Exercise inputs —
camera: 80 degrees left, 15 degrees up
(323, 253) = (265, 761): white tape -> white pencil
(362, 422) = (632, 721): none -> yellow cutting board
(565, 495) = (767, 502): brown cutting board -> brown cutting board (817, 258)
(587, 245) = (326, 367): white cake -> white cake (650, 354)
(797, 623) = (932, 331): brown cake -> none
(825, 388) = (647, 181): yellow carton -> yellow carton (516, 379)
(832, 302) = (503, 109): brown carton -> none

Task — Would you copy out each record precisely as it stands?

Response to this exercise —
camera: 80 degrees left, 15 degrees up
(323, 253) = (265, 761): white tape -> white pencil
(362, 422) = (632, 721): none -> yellow cutting board
(565, 495) = (767, 502): brown cutting board -> brown cutting board (817, 258)
(587, 245) = (326, 367): white cake -> white cake (650, 354)
(797, 623) = (932, 331): brown cake -> none
(825, 388) = (647, 181): yellow carton -> yellow carton (516, 379)
(832, 302) = (503, 109): brown carton -> none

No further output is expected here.